Action item: In the listing below, find each line holding "none" and copy it.
-=-=-
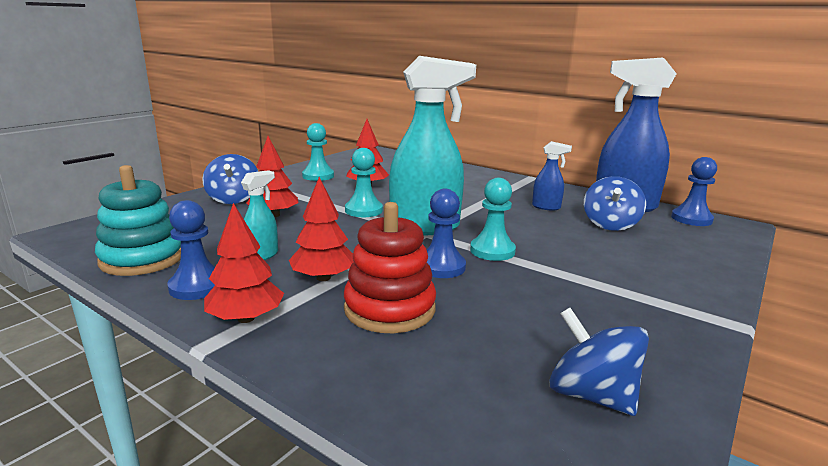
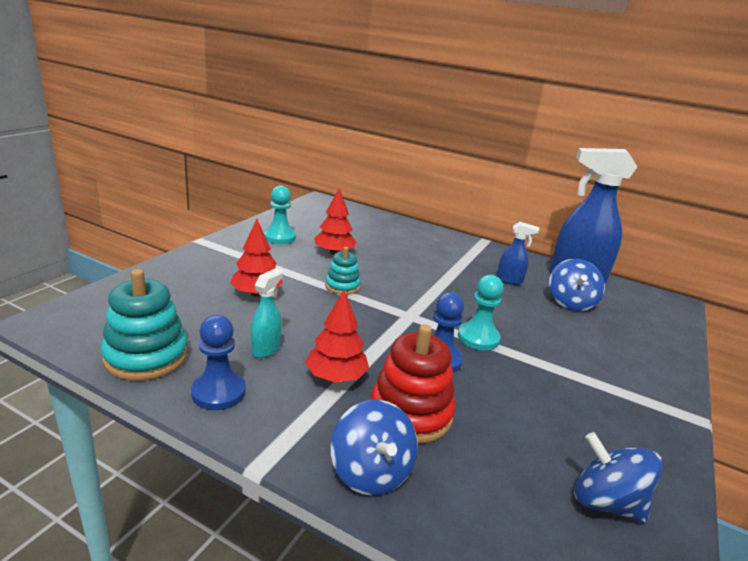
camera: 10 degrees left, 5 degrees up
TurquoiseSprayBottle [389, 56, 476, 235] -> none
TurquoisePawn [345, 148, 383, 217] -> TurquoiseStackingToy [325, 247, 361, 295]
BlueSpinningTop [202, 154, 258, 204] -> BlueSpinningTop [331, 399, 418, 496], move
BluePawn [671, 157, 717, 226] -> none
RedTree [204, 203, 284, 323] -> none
-=-=-
Response area:
TurquoiseSprayBottle [389, 56, 476, 235] -> none
BluePawn [671, 157, 717, 226] -> none
RedTree [204, 203, 284, 323] -> none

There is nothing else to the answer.